───── RECORDED DATA ─────
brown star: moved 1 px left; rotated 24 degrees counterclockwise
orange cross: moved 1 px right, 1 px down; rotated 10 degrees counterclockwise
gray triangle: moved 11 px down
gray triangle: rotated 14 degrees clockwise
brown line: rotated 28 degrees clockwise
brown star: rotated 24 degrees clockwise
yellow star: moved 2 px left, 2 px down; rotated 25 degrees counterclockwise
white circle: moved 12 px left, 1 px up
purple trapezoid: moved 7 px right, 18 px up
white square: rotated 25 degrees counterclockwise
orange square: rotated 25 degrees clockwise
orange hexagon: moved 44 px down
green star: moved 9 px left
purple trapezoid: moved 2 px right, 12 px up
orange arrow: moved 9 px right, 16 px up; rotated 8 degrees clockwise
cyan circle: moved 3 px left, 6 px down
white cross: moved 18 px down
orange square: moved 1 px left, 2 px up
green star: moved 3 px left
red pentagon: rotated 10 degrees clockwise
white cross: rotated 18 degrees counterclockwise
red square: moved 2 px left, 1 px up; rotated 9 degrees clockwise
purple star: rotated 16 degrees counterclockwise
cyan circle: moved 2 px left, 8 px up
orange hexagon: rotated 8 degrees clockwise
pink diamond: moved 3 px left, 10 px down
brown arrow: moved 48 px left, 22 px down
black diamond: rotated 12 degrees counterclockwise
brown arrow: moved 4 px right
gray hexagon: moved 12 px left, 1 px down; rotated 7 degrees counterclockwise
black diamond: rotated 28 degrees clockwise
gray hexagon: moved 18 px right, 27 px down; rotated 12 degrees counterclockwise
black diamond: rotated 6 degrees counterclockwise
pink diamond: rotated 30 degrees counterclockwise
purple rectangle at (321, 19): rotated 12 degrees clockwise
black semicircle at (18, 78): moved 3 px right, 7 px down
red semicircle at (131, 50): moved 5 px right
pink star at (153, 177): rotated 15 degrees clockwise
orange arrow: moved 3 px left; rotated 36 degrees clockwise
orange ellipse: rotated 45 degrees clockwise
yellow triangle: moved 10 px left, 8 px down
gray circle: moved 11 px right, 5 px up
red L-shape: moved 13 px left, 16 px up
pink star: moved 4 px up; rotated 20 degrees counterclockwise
─────
▶ _SET TASK_: Copy all of the records above line for line, changing nothing.

▶ _WRITTEN ANSWER_:
brown star: moved 1 px left; rotated 24 degrees counterclockwise
orange cross: moved 1 px right, 1 px down; rotated 10 degrees counterclockwise
gray triangle: moved 11 px down
gray triangle: rotated 14 degrees clockwise
brown line: rotated 28 degrees clockwise
brown star: rotated 24 degrees clockwise
yellow star: moved 2 px left, 2 px down; rotated 25 degrees counterclockwise
white circle: moved 12 px left, 1 px up
purple trapezoid: moved 7 px right, 18 px up
white square: rotated 25 degrees counterclockwise
orange square: rotated 25 degrees clockwise
orange hexagon: moved 44 px down
green star: moved 9 px left
purple trapezoid: moved 2 px right, 12 px up
orange arrow: moved 9 px right, 16 px up; rotated 8 degrees clockwise
cyan circle: moved 3 px left, 6 px down
white cross: moved 18 px down
orange square: moved 1 px left, 2 px up
green star: moved 3 px left
red pentagon: rotated 10 degrees clockwise
white cross: rotated 18 degrees counterclockwise
red square: moved 2 px left, 1 px up; rotated 9 degrees clockwise
purple star: rotated 16 degrees counterclockwise
cyan circle: moved 2 px left, 8 px up
orange hexagon: rotated 8 degrees clockwise
pink diamond: moved 3 px left, 10 px down
brown arrow: moved 48 px left, 22 px down
black diamond: rotated 12 degrees counterclockwise
brown arrow: moved 4 px right
gray hexagon: moved 12 px left, 1 px down; rotated 7 degrees counterclockwise
black diamond: rotated 28 degrees clockwise
gray hexagon: moved 18 px right, 27 px down; rotated 12 degrees counterclockwise
black diamond: rotated 6 degrees counterclockwise
pink diamond: rotated 30 degrees counterclockwise
purple rectangle at (321, 19): rotated 12 degrees clockwise
black semicircle at (18, 78): moved 3 px right, 7 px down
red semicircle at (131, 50): moved 5 px right
pink star at (153, 177): rotated 15 degrees clockwise
orange arrow: moved 3 px left; rotated 36 degrees clockwise
orange ellipse: rotated 45 degrees clockwise
yellow triangle: moved 10 px left, 8 px down
gray circle: moved 11 px right, 5 px up
red L-shape: moved 13 px left, 16 px up
pink star: moved 4 px up; rotated 20 degrees counterclockwise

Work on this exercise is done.